→ Aim of the task: For this exercise, output the line containing "DIGITS1 pin VCC: 5V -> GND" and all lines after it to the end of the records, exactly, with no other content.

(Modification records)
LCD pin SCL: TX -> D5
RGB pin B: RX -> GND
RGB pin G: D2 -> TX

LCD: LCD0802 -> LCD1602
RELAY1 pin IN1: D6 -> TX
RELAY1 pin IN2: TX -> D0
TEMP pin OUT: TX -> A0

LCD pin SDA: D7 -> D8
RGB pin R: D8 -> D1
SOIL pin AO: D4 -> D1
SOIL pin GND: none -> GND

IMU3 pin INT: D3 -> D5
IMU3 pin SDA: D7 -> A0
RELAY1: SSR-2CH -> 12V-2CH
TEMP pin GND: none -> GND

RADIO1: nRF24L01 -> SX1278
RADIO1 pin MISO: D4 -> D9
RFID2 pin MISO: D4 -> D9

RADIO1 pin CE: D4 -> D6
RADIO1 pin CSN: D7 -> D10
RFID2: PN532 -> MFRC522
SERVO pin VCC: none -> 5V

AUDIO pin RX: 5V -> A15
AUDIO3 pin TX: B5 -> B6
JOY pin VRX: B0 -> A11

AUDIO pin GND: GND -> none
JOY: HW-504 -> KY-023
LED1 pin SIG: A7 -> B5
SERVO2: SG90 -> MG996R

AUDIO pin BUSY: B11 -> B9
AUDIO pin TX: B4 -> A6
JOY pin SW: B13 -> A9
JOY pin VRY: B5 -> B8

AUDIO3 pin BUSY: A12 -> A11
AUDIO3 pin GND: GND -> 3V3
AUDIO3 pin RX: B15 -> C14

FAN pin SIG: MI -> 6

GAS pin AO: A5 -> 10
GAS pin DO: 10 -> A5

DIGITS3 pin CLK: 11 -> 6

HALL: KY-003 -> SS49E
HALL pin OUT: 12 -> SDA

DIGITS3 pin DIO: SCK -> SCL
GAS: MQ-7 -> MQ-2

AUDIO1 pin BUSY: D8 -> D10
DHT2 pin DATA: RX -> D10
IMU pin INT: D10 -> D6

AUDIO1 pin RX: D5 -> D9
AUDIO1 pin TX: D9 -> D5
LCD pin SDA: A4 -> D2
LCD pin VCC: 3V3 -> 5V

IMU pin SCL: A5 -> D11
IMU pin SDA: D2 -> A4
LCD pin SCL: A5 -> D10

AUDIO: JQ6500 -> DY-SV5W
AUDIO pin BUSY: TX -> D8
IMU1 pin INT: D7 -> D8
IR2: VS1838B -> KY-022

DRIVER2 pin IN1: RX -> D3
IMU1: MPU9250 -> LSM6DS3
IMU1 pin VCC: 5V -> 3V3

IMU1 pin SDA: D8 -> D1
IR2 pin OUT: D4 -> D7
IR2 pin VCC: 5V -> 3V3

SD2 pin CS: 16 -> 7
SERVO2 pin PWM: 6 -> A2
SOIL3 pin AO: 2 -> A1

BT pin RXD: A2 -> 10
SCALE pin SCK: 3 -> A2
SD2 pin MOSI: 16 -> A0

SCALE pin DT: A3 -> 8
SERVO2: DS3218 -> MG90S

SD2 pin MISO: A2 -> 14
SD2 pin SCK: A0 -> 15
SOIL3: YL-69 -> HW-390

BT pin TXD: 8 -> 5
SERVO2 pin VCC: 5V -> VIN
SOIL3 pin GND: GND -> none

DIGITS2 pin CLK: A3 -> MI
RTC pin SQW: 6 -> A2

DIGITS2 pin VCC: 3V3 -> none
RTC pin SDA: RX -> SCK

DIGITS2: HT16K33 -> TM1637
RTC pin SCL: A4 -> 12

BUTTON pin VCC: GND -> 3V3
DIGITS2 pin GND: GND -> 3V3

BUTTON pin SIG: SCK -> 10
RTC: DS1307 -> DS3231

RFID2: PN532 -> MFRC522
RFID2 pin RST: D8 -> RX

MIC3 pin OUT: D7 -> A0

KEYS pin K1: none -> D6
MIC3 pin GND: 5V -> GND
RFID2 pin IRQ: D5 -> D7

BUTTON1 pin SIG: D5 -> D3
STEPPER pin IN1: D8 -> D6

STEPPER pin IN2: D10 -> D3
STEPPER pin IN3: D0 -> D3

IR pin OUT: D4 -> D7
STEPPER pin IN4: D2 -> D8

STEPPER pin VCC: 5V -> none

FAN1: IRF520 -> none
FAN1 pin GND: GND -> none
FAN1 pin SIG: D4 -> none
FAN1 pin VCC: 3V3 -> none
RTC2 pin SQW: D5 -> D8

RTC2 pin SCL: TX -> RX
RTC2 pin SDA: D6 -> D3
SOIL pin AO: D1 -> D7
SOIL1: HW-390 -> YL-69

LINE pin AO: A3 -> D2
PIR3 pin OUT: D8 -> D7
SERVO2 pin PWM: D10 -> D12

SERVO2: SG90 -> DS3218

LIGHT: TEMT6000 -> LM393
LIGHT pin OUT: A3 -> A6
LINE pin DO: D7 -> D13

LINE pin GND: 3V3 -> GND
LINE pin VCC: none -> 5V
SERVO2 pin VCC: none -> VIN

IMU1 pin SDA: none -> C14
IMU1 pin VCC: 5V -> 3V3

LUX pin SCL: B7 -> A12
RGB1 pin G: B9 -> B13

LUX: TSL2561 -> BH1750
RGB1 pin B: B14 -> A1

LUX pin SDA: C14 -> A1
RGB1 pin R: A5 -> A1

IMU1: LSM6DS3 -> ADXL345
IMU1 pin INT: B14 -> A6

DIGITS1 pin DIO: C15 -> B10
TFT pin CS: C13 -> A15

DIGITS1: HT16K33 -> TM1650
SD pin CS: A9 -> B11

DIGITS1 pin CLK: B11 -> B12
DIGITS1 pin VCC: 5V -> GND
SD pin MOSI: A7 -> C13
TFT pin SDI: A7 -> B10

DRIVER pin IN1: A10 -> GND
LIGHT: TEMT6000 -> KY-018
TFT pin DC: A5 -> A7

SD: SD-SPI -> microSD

→ Your solution:
DIGITS1 pin VCC: 5V -> GND
SD pin MOSI: A7 -> C13
TFT pin SDI: A7 -> B10

DRIVER pin IN1: A10 -> GND
LIGHT: TEMT6000 -> KY-018
TFT pin DC: A5 -> A7

SD: SD-SPI -> microSD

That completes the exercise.